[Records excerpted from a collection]

+--

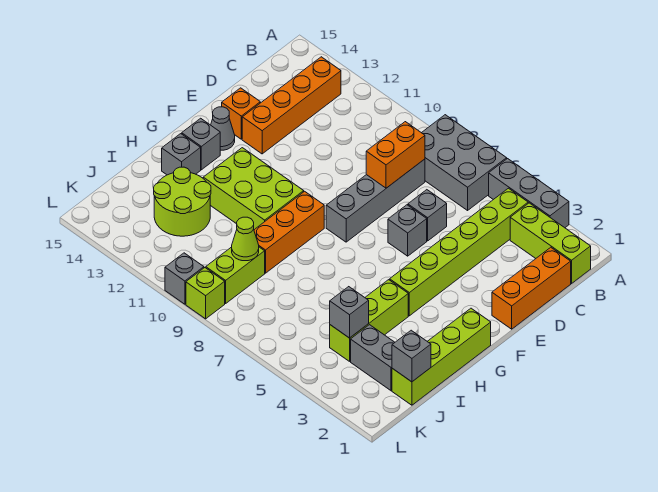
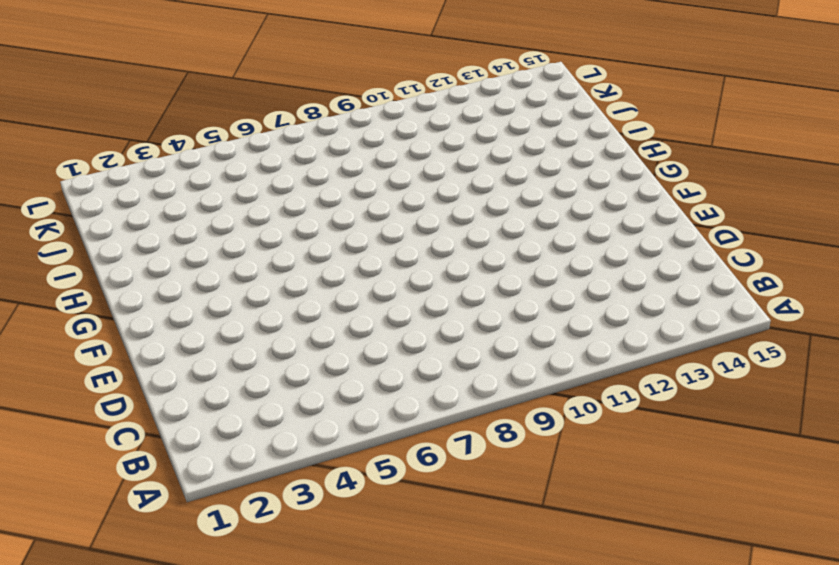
none -> grey brick A3:A5 level 1
none -> grey brick A6:B8 level 1
none -> lime brick B1:B3 level 1

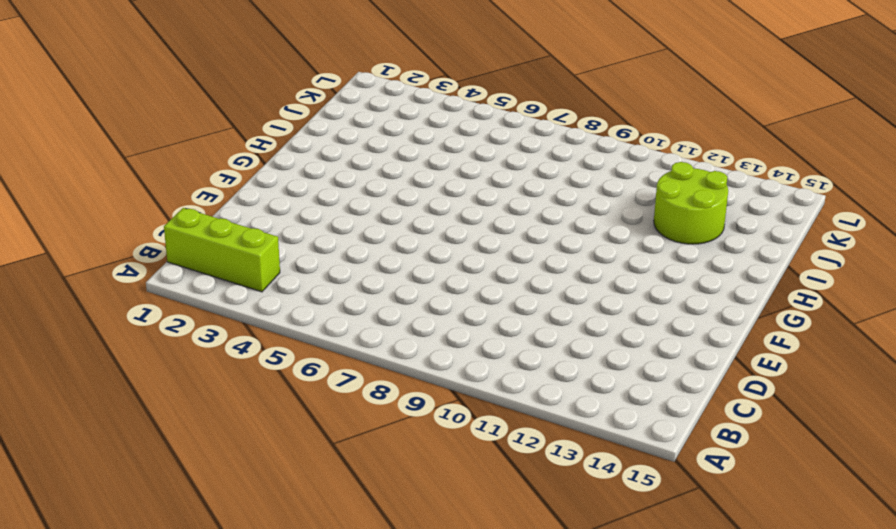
none -> grey brick A3:A5 level 1
none -> grey brick A6:B8 level 1
none -> lime brick B4:G4 level 1

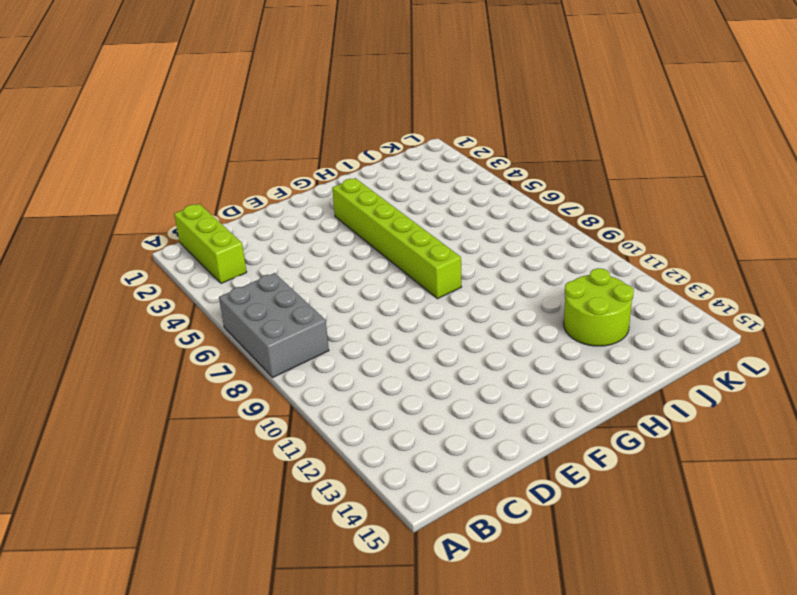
lime brick G3:G8 level 1 -> lime brick B4:G4 level 1
none -> grey brick A3:A5 level 1
none -> orange brick B13:E13 level 1
none -> orange brick C1:E1 level 1

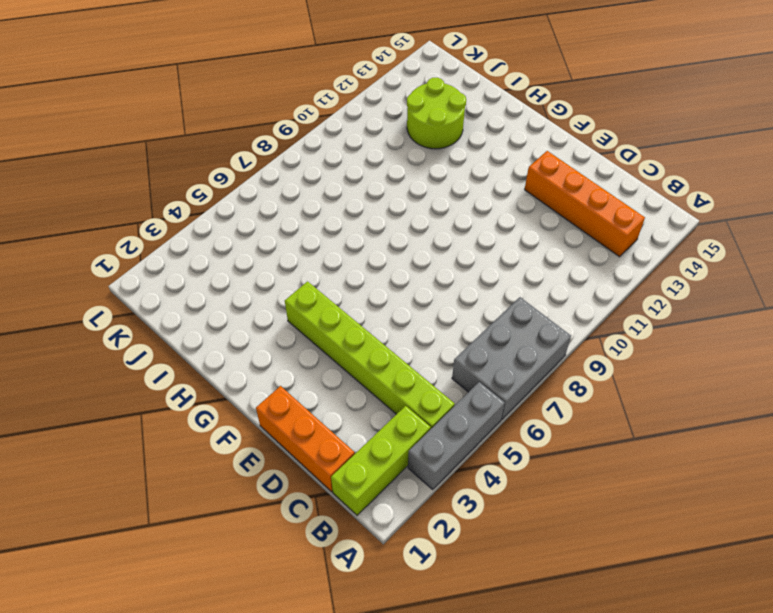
none -> grey brick C8:F8 level 1
none -> grey brick D6 level 1
none -> grey brick E6 level 1

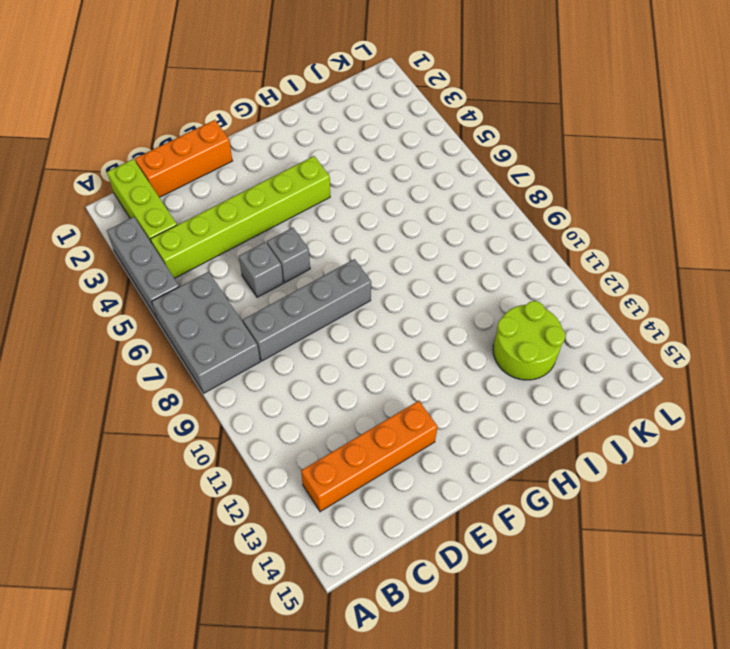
none -> orange brick E14 level 1
none -> grey cone F14 level 1
none -> lime brick G1:J1 level 1

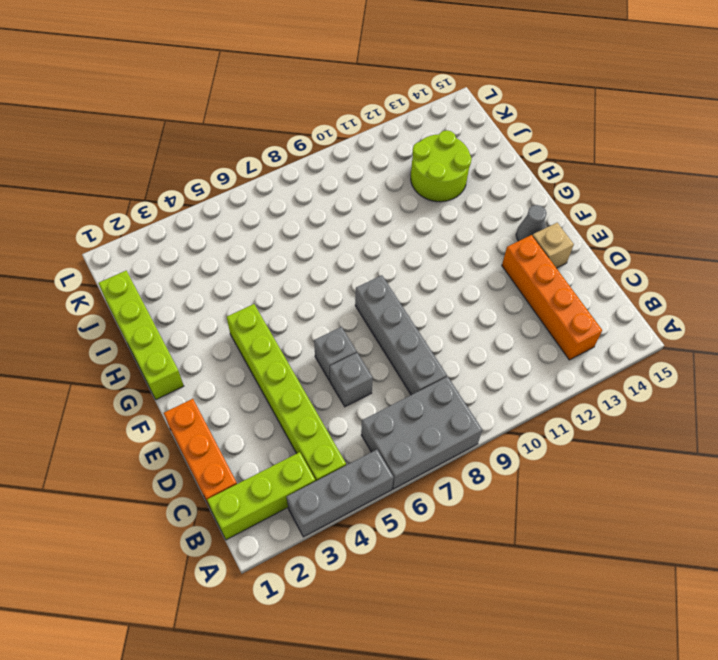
tan brick E14 level 1 -> orange brick E14 level 1
none -> orange brick G9:I9 level 1
none -> lime brick G10:H12 level 1
none -> grey brick G14 level 1

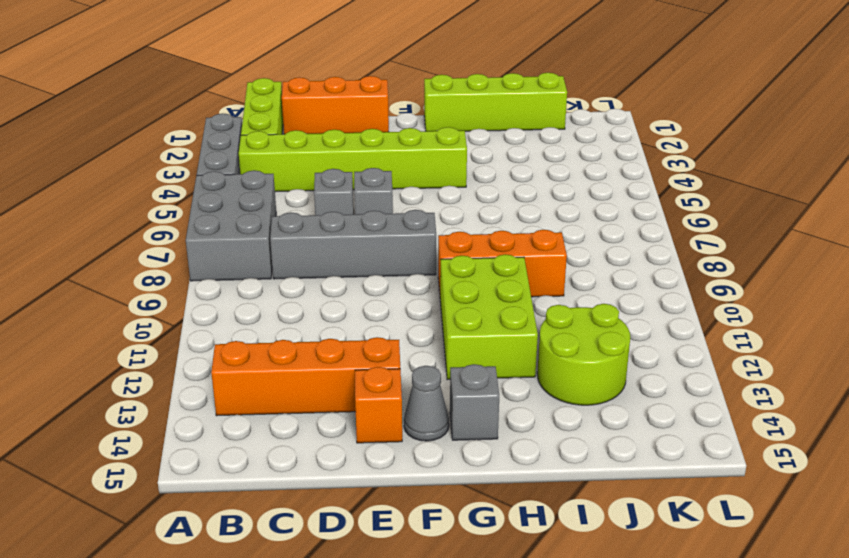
none -> lime brick H4:J4 level 1
none -> grey brick H14 level 1
none -> grey brick J2:J3 level 1

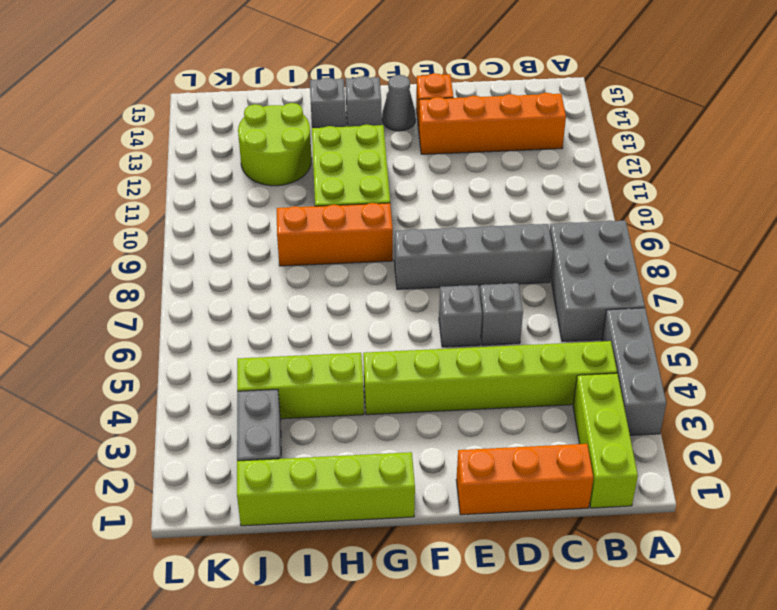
none -> lime brick J9:K9 level 1
none -> lime brick L9 level 1
none -> grey brick L10 level 1

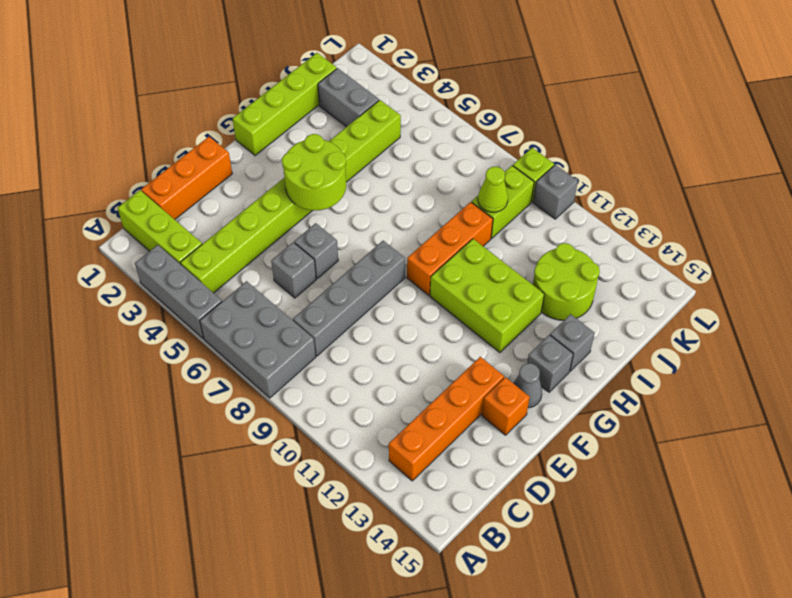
lime round brick F4:G5 level 2 -> none
none -> orange brick C8:D8 level 2
none -> grey brick J1 level 2
none -> grey brick J4 level 2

+--

■ **The problem**
The result should consist solely of the lines from the one that contains "none -> orange brick C8:D8 level 2" to the last line of the records above, reproduced exactly.

■ **Worked solution**
none -> orange brick C8:D8 level 2
none -> grey brick J1 level 2
none -> grey brick J4 level 2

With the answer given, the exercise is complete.